Aim of the task
Please reproduce all of the lines below, word for word and in full.

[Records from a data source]
☆ ☆ ☆ ☆ ☆
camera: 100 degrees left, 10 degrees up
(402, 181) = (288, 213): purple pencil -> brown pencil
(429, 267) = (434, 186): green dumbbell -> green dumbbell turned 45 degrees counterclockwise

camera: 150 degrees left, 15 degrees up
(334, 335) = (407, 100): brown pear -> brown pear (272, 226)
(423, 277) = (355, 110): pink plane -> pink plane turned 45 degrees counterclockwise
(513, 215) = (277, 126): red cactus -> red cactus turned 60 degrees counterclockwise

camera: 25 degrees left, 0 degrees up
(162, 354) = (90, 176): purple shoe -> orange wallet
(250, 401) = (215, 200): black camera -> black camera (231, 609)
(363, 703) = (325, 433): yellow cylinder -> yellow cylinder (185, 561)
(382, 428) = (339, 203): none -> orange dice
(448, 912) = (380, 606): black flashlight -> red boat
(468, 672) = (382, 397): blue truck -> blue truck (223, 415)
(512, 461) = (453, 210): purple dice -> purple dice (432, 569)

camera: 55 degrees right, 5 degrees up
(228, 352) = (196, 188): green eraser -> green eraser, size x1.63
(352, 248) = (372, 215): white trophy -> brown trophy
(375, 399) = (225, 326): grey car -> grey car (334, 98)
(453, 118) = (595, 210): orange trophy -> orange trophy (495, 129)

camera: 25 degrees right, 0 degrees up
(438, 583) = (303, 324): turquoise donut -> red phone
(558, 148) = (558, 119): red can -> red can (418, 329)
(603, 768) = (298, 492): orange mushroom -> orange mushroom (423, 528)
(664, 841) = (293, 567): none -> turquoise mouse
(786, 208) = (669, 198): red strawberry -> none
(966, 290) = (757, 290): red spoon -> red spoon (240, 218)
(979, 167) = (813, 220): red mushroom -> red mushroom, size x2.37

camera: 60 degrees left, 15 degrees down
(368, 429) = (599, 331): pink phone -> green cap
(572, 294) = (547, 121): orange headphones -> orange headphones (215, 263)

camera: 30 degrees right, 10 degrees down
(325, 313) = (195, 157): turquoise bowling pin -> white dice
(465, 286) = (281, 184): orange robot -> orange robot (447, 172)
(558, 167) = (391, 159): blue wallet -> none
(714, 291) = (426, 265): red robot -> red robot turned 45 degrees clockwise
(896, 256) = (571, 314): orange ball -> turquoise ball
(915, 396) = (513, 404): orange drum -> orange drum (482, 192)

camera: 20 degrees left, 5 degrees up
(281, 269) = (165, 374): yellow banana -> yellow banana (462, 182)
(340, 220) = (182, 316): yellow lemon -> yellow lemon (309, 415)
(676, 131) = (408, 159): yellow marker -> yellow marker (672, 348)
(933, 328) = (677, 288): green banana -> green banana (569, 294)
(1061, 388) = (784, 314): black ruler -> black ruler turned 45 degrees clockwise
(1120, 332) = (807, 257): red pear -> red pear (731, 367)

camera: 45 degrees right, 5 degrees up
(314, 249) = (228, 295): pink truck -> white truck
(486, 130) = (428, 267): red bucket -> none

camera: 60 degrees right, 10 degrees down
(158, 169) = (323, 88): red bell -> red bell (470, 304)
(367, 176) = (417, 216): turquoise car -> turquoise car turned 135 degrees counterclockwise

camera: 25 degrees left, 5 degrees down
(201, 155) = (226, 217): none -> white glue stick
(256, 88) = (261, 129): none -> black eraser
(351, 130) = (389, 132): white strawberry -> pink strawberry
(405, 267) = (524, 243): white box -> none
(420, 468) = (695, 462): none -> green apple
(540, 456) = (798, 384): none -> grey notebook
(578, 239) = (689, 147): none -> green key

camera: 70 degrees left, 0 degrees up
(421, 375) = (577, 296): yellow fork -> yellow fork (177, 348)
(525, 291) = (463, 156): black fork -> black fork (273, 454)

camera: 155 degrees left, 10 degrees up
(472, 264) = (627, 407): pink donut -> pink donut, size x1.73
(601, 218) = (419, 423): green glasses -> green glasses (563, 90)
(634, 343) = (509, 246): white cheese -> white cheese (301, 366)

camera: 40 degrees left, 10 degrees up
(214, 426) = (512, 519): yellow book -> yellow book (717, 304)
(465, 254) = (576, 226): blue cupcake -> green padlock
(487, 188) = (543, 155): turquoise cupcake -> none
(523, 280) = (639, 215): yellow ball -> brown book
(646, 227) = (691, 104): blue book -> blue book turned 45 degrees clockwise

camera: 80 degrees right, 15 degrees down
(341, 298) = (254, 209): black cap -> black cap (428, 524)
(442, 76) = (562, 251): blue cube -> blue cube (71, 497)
☆ ☆ ☆ ☆ ☆
Task output
camera: 100 degrees left, 10 degrees up
(402, 181) = (288, 213): purple pencil -> brown pencil
(429, 267) = (434, 186): green dumbbell -> green dumbbell turned 45 degrees counterclockwise

camera: 150 degrees left, 15 degrees up
(334, 335) = (407, 100): brown pear -> brown pear (272, 226)
(423, 277) = (355, 110): pink plane -> pink plane turned 45 degrees counterclockwise
(513, 215) = (277, 126): red cactus -> red cactus turned 60 degrees counterclockwise

camera: 25 degrees left, 0 degrees up
(162, 354) = (90, 176): purple shoe -> orange wallet
(250, 401) = (215, 200): black camera -> black camera (231, 609)
(363, 703) = (325, 433): yellow cylinder -> yellow cylinder (185, 561)
(382, 428) = (339, 203): none -> orange dice
(448, 912) = (380, 606): black flashlight -> red boat
(468, 672) = (382, 397): blue truck -> blue truck (223, 415)
(512, 461) = (453, 210): purple dice -> purple dice (432, 569)

camera: 55 degrees right, 5 degrees up
(228, 352) = (196, 188): green eraser -> green eraser, size x1.63
(352, 248) = (372, 215): white trophy -> brown trophy
(375, 399) = (225, 326): grey car -> grey car (334, 98)
(453, 118) = (595, 210): orange trophy -> orange trophy (495, 129)

camera: 25 degrees right, 0 degrees up
(438, 583) = (303, 324): turquoise donut -> red phone
(558, 148) = (558, 119): red can -> red can (418, 329)
(603, 768) = (298, 492): orange mushroom -> orange mushroom (423, 528)
(664, 841) = (293, 567): none -> turquoise mouse
(786, 208) = (669, 198): red strawberry -> none
(966, 290) = (757, 290): red spoon -> red spoon (240, 218)
(979, 167) = (813, 220): red mushroom -> red mushroom, size x2.37

camera: 60 degrees left, 15 degrees down
(368, 429) = (599, 331): pink phone -> green cap
(572, 294) = (547, 121): orange headphones -> orange headphones (215, 263)

camera: 30 degrees right, 10 degrees down
(325, 313) = (195, 157): turquoise bowling pin -> white dice
(465, 286) = (281, 184): orange robot -> orange robot (447, 172)
(558, 167) = (391, 159): blue wallet -> none
(714, 291) = (426, 265): red robot -> red robot turned 45 degrees clockwise
(896, 256) = (571, 314): orange ball -> turquoise ball
(915, 396) = (513, 404): orange drum -> orange drum (482, 192)

camera: 20 degrees left, 5 degrees up
(281, 269) = (165, 374): yellow banana -> yellow banana (462, 182)
(340, 220) = (182, 316): yellow lemon -> yellow lemon (309, 415)
(676, 131) = (408, 159): yellow marker -> yellow marker (672, 348)
(933, 328) = (677, 288): green banana -> green banana (569, 294)
(1061, 388) = (784, 314): black ruler -> black ruler turned 45 degrees clockwise
(1120, 332) = (807, 257): red pear -> red pear (731, 367)

camera: 45 degrees right, 5 degrees up
(314, 249) = (228, 295): pink truck -> white truck
(486, 130) = (428, 267): red bucket -> none

camera: 60 degrees right, 10 degrees down
(158, 169) = (323, 88): red bell -> red bell (470, 304)
(367, 176) = (417, 216): turquoise car -> turquoise car turned 135 degrees counterclockwise

camera: 25 degrees left, 5 degrees down
(201, 155) = (226, 217): none -> white glue stick
(256, 88) = (261, 129): none -> black eraser
(351, 130) = (389, 132): white strawberry -> pink strawberry
(405, 267) = (524, 243): white box -> none
(420, 468) = (695, 462): none -> green apple
(540, 456) = (798, 384): none -> grey notebook
(578, 239) = (689, 147): none -> green key

camera: 70 degrees left, 0 degrees up
(421, 375) = (577, 296): yellow fork -> yellow fork (177, 348)
(525, 291) = (463, 156): black fork -> black fork (273, 454)

camera: 155 degrees left, 10 degrees up
(472, 264) = (627, 407): pink donut -> pink donut, size x1.73
(601, 218) = (419, 423): green glasses -> green glasses (563, 90)
(634, 343) = (509, 246): white cheese -> white cheese (301, 366)

camera: 40 degrees left, 10 degrees up
(214, 426) = (512, 519): yellow book -> yellow book (717, 304)
(465, 254) = (576, 226): blue cupcake -> green padlock
(487, 188) = (543, 155): turquoise cupcake -> none
(523, 280) = (639, 215): yellow ball -> brown book
(646, 227) = (691, 104): blue book -> blue book turned 45 degrees clockwise

camera: 80 degrees right, 15 degrees down
(341, 298) = (254, 209): black cap -> black cap (428, 524)
(442, 76) = (562, 251): blue cube -> blue cube (71, 497)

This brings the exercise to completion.